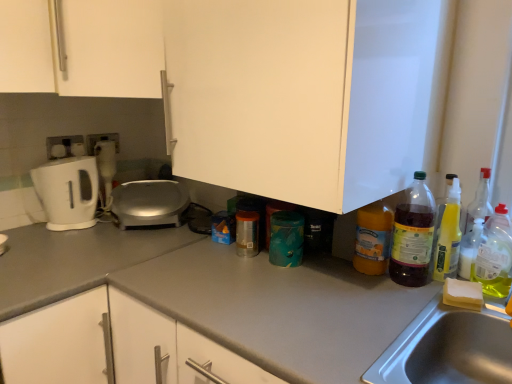
The height and width of the screenshot is (384, 512). What do you see at coordinates (463, 294) in the screenshot?
I see `yellow paper towel at sink right` at bounding box center [463, 294].

The width and height of the screenshot is (512, 384). I want to click on yellow paper towel at sink right, so click(x=463, y=294).

What do you see at coordinates (83, 47) in the screenshot? I see `white matte cabinet at upper left, placed as the 2th cabinetry when sorted from right to left` at bounding box center [83, 47].

Where is `white matte cabinet at upper left, marked as the 1th cabinetry in a left-to-right arrangement`? white matte cabinet at upper left, marked as the 1th cabinetry in a left-to-right arrangement is located at coordinates click(x=83, y=47).

Identify the location of clear plastic bottle at right, positioned as the fifth bottle in left-to-right order. coord(495,255).

Measure the distance between point [102,198] and camera.

1.76 meters.

I want to click on yellow paper towel at sink right, so click(463, 294).

From a real-world perspective, is white plastic coffee machine at left below translucent plastic bottle at right, placed as the second bottle when sorted from left to right?

Yes, from a real-world perspective, white plastic coffee machine at left is under translucent plastic bottle at right, placed as the second bottle when sorted from left to right.

From the image's perspective, which is above, white plastic coffee machine at left or translucent plastic bottle at right, placed as the second bottle when sorted from left to right?

white plastic coffee machine at left, from the image's perspective.

Image resolution: width=512 pixels, height=384 pixels. In order to click on coffee machine below the translucent plastic bottle at right, placed as the second bottle when sorted from left to right (from a real-world perspective) in this screenshot , I will do `click(106, 167)`.

Looking at this image, can you confirm if white plastic coffee machine at left is wider than translucent plastic bottle at right, which appears as the 4th bottle when viewed from the right?

No.

From the image's perspective, is yellow paper towel at sink right positioned above or below clear plastic bottle at right, positioned as the fifth bottle in left-to-right order?

yellow paper towel at sink right is situated lower than clear plastic bottle at right, positioned as the fifth bottle in left-to-right order, in the image.

There is a yellow paper towel at sink right. Identify the location of the 3rd bottle above it (from a real-world perspective). This screenshot has width=512, height=384. (495, 255).

Is yellow paper towel at sink right not inside clear plastic bottle at right, positioned as the fifth bottle in left-to-right order?

Yes, yellow paper towel at sink right is not within clear plastic bottle at right, positioned as the fifth bottle in left-to-right order.

Between point (448, 278) and point (383, 273), which one is positioned in front?

The point (448, 278) is in front.

Between yellow paper towel at sink right and orange matte bottle at lower right, arranged as the 5th bottle when viewed from the right, which one has larger size?

With larger size is orange matte bottle at lower right, arranged as the 5th bottle when viewed from the right.

Considering the sizes of objects yellow paper towel at sink right and orange matte bottle at lower right, the first bottle in the left-to-right sequence, in the image provided, who is thinner, yellow paper towel at sink right or orange matte bottle at lower right, the first bottle in the left-to-right sequence,?

orange matte bottle at lower right, the first bottle in the left-to-right sequence.

You are a GUI agent. You are given a task and a screenshot of the screen. Output one action in this format:
    pyautogui.click(x=<x>, y=<y>)
    Task: Click on the bottle that is the 2nd object to the left of the yellow paper towel at sink right, starting at the anchor
    Image resolution: width=512 pixels, height=384 pixels.
    Given the screenshot: What is the action you would take?
    pyautogui.click(x=373, y=238)

Can you confirm if white plastic coffee machine at left is taller than yellow translucent spray bottle at right, which is the second bottle from right to left?

Correct, white plastic coffee machine at left is much taller as yellow translucent spray bottle at right, which is the second bottle from right to left.

Is white plastic coffee machine at left not close to yellow translucent spray bottle at right, which ranks as the fourth bottle in left-to-right order?

Absolutely, white plastic coffee machine at left is distant from yellow translucent spray bottle at right, which ranks as the fourth bottle in left-to-right order.

Considering the relative positions of white plastic coffee machine at left and yellow translucent spray bottle at right, which is the second bottle from right to left, in the image provided, is white plastic coffee machine at left behind yellow translucent spray bottle at right, which is the second bottle from right to left,?

Yes, white plastic coffee machine at left is further from the camera.

Does point (98, 159) come farther from viewer compared to point (460, 268)?

Yes, point (98, 159) is behind point (460, 268).

Considering the sizes of objects translucent plastic bottle at right, placed as the second bottle when sorted from left to right, and orange matte bottle at lower right, the first bottle in the left-to-right sequence, in the image provided, who is wider, translucent plastic bottle at right, placed as the second bottle when sorted from left to right, or orange matte bottle at lower right, the first bottle in the left-to-right sequence,?

With larger width is translucent plastic bottle at right, placed as the second bottle when sorted from left to right.

Which is more to the right, translucent plastic bottle at right, which appears as the 4th bottle when viewed from the right, or orange matte bottle at lower right, the first bottle in the left-to-right sequence?

translucent plastic bottle at right, which appears as the 4th bottle when viewed from the right.

From a real-world perspective, which object rests below the other?

orange matte bottle at lower right, arranged as the 5th bottle when viewed from the right, from a real-world perspective.

From a real-world perspective, which bottle is the 3rd one above the orange matte bottle at lower right, the first bottle in the left-to-right sequence? Please provide its 2D coordinates.

[(413, 235)]

Which is closer to the camera, (510, 254) or (460, 275)?

Point (510, 254) is closer to the camera than point (460, 275).

From the picture: Which of these two, clear plastic bottle at right, which is the first bottle from right to left, or yellow translucent spray bottle at right, which is the second bottle from right to left, stands shorter?

Standing shorter between the two is yellow translucent spray bottle at right, which is the second bottle from right to left.

Could yellow translucent spray bottle at right, which ranks as the fourth bottle in left-to-right order, be considered to be inside clear plastic bottle at right, positioned as the fifth bottle in left-to-right order?

No, yellow translucent spray bottle at right, which ranks as the fourth bottle in left-to-right order, is located outside of clear plastic bottle at right, positioned as the fifth bottle in left-to-right order.

Consider the image. Is clear plastic bottle at right, which is the first bottle from right to left, wider than yellow translucent spray bottle at right, which ranks as the fourth bottle in left-to-right order?

Indeed, clear plastic bottle at right, which is the first bottle from right to left, has a greater width compared to yellow translucent spray bottle at right, which ranks as the fourth bottle in left-to-right order.

Does point (473, 245) lie in front of point (125, 209)?

Yes, point (473, 245) is closer to viewer.

Is yellow translucent spray bottle at right, which is the second bottle from right to left, to the right of satin silver appliance at center from the viewer's perspective?

Correct, you'll find yellow translucent spray bottle at right, which is the second bottle from right to left, to the right of satin silver appliance at center.

At what (x,y) coordinates should I click in order to perform the action: click on kitchen appliance on the left of yellow translucent spray bottle at right, which ranks as the fourth bottle in left-to-right order. Please return your answer as a coordinate pair (x, y). Looking at the image, I should click on (149, 203).

How many degrees apart are the facing directions of yellow translucent spray bottle at right, which ranks as the fourth bottle in left-to-right order, and satin silver appliance at center?

The angle between the facing direction of yellow translucent spray bottle at right, which ranks as the fourth bottle in left-to-right order, and the facing direction of satin silver appliance at center is 53.5 degrees.

From the white plastic coffee machine at left, count 2nd bottle to the right and point to it. Please provide its 2D coordinates.

[(413, 235)]

Locate an element on the screen. This screenshot has height=384, width=512. the 3rd bottle located above the yellow paper towel at sink right (from a real-world perspective) is located at coordinates (495, 255).

From the image, which object appears to be farther from satin silver appliance at center, gray matte countertop at center or yellow paper towel at sink right?

yellow paper towel at sink right lies further to satin silver appliance at center than the other object.

From the image, which object appears to be farther from white plastic coffee machine at left, yellow paper towel at sink right or white matte cabinet at upper left, marked as the 1th cabinetry in a left-to-right arrangement?

The object further to white plastic coffee machine at left is yellow paper towel at sink right.

Based on their spatial positions, is white plastic coffee machine at left or gray matte countertop at center further from white glossy electric kettle at left?

gray matte countertop at center is positioned further to the anchor white glossy electric kettle at left.

Consider the image. Looking at the image, which one is located further to translucent plastic spray bottle at right, the third bottle in the right-to-left sequence, gray matte countertop at center or white glossy electric kettle at left?

white glossy electric kettle at left.

When comparing their distances from yellow translucent spray bottle at right, which ranks as the fourth bottle in left-to-right order, does white glossy electric kettle at left or satin silver appliance at center seem further?

Based on the image, white glossy electric kettle at left appears to be further to yellow translucent spray bottle at right, which ranks as the fourth bottle in left-to-right order.

Estimate the real-world distances between objects in this image. Which object is closer to white matte cabinet at upper left, marked as the 1th cabinetry in a left-to-right arrangement, orange matte bottle at lower right, arranged as the 5th bottle when viewed from the right, or white matte cabinet at center, which ranks as the first cabinetry in right-to-left order?

Among the two, white matte cabinet at center, which ranks as the first cabinetry in right-to-left order, is located nearer to white matte cabinet at upper left, marked as the 1th cabinetry in a left-to-right arrangement.

Considering their positions, is white plastic coffee machine at left positioned further to white glossy electric kettle at left than yellow paper towel at sink right?

yellow paper towel at sink right lies further to white glossy electric kettle at left than the other object.

Which object lies nearer to the anchor point yellow translucent spray bottle at right, which ranks as the fourth bottle in left-to-right order, white plastic coffee machine at left or white matte cabinet at center, which ranks as the second cabinetry in left-to-right order?

The object closer to yellow translucent spray bottle at right, which ranks as the fourth bottle in left-to-right order, is white matte cabinet at center, which ranks as the second cabinetry in left-to-right order.

The height and width of the screenshot is (384, 512). In order to click on coffee machine between white matte cabinet at upper left, marked as the 1th cabinetry in a left-to-right arrangement, and satin silver appliance at center from top to bottom in this screenshot , I will do `click(106, 167)`.

I want to click on food between orange matte bottle at lower right, arranged as the 5th bottle when viewed from the right, and yellow translucent spray bottle at right, which ranks as the fourth bottle in left-to-right order, in the horizontal direction, so click(463, 294).

Image resolution: width=512 pixels, height=384 pixels. Identify the location of bottle between satin silver appliance at center and translucent plastic bottle at right, which appears as the 4th bottle when viewed from the right, in the horizontal direction. (373, 238).

Locate an element on the screen. bottle between white matte cabinet at upper left, marked as the 1th cabinetry in a left-to-right arrangement, and translucent plastic bottle at right, which appears as the 4th bottle when viewed from the right, in the horizontal direction is located at coordinates (373, 238).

> _AIM OF THE TASK_
Reproduce word for word the part of the material above that opens with the line containing "the viewer's perspective?" and closes with the line containing "Correct, you'll find", including both of those lines.

> _ANSWER BOX_
Is yellow translucent spray bottle at right, which is the second bottle from right to left, to the right of satin silver appliance at center from the viewer's perspective?

Correct, you'll find yellow translucent spray bottle at right, which is the second bottle from right to left, to the right of satin silver appliance at center.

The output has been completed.